__The task__
When "yellow" occurs in a line of the material, copy that line.

__Input for this task__
* * * * * * *
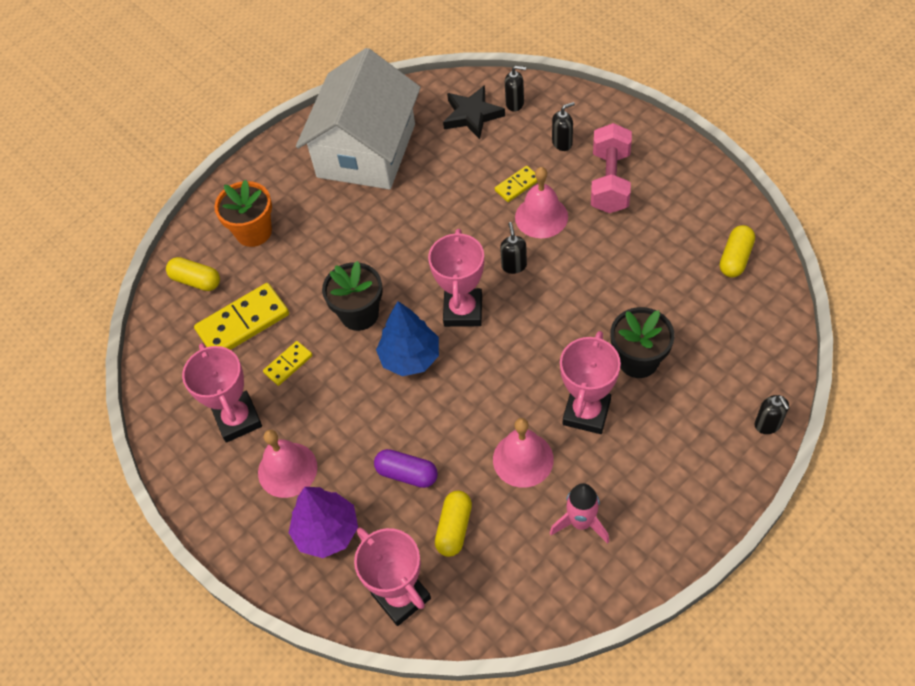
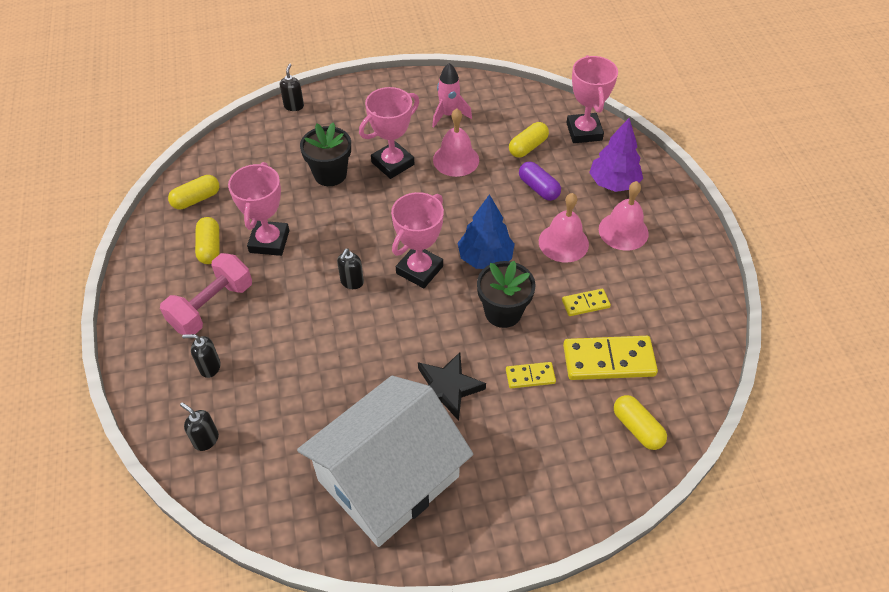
camera: 155 degrees left, 5 degrees down
pink trophy [182,343,262,443] -> pink trophy moved to [228,162,289,256]
orange flower pot [214,180,272,247] -> none
black star [443,85,505,139] -> black star moved to [418,352,486,421]
yellow domino [495,166,538,202] -> yellow domino moved to [506,362,556,388]
pink bell [515,167,568,238] -> pink bell moved to [539,193,589,263]
none -> yellow capsule [195,217,219,264]

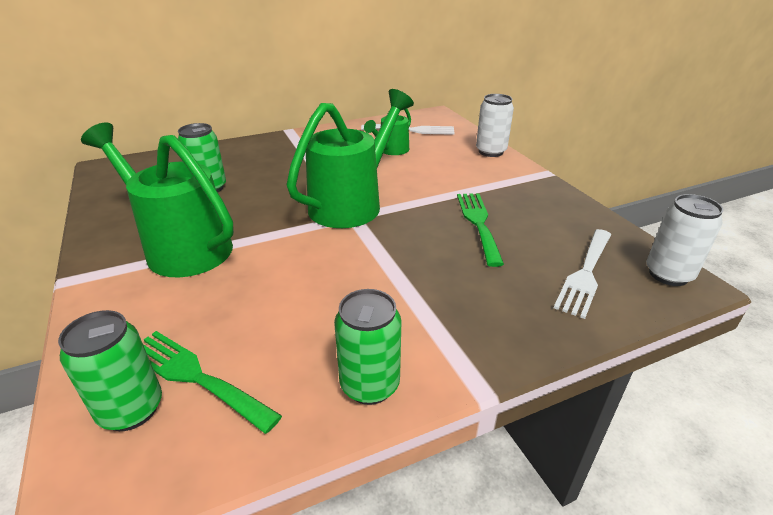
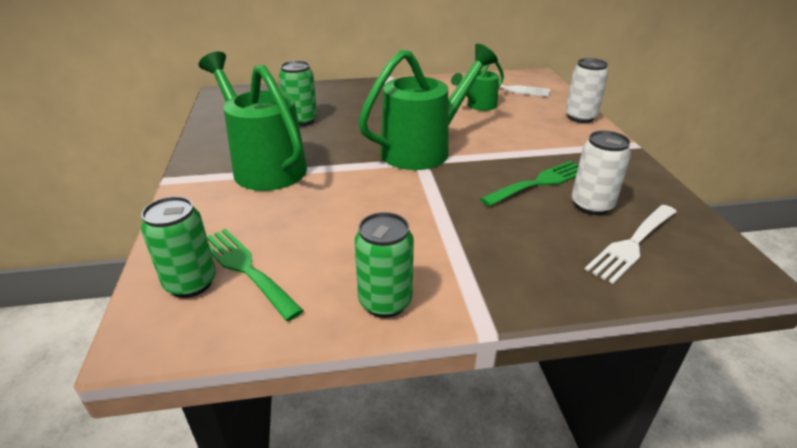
camera: 15 degrees right, 0 degrees up
green fork [457,193,504,267] -> green fork turned 45 degrees clockwise [480,161,578,207]
white can [646,194,724,286] -> white can moved to [571,130,631,215]

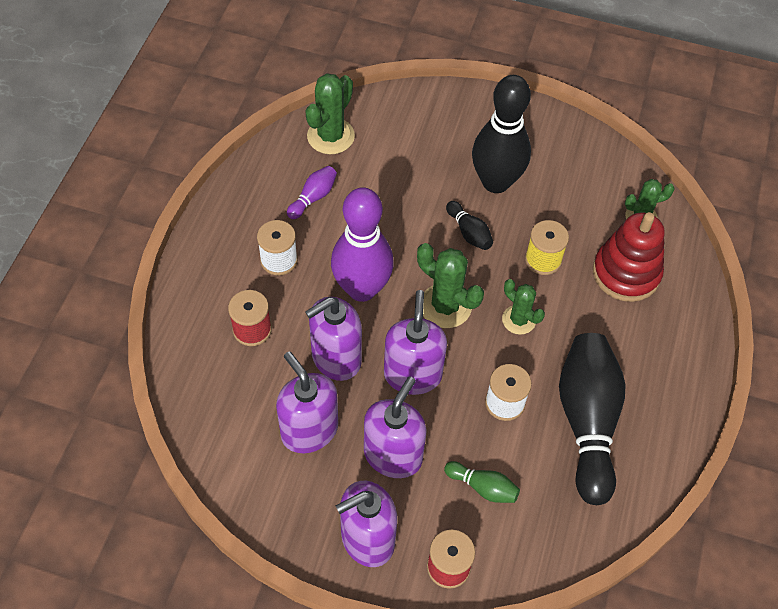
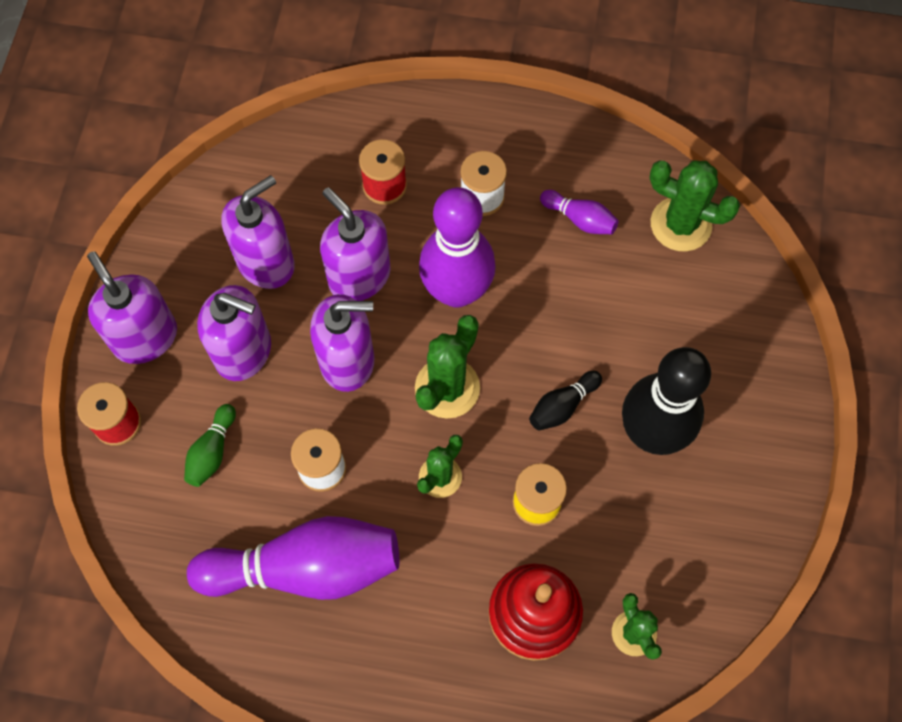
camera: 85 degrees right, 10 degrees up
black bowling pin [559,333,625,505] -> purple bowling pin [187,516,399,600]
* * * * * * *
__Written response__
yellow domino [495,166,538,202] -> yellow domino moved to [506,362,556,388]
none -> yellow capsule [195,217,219,264]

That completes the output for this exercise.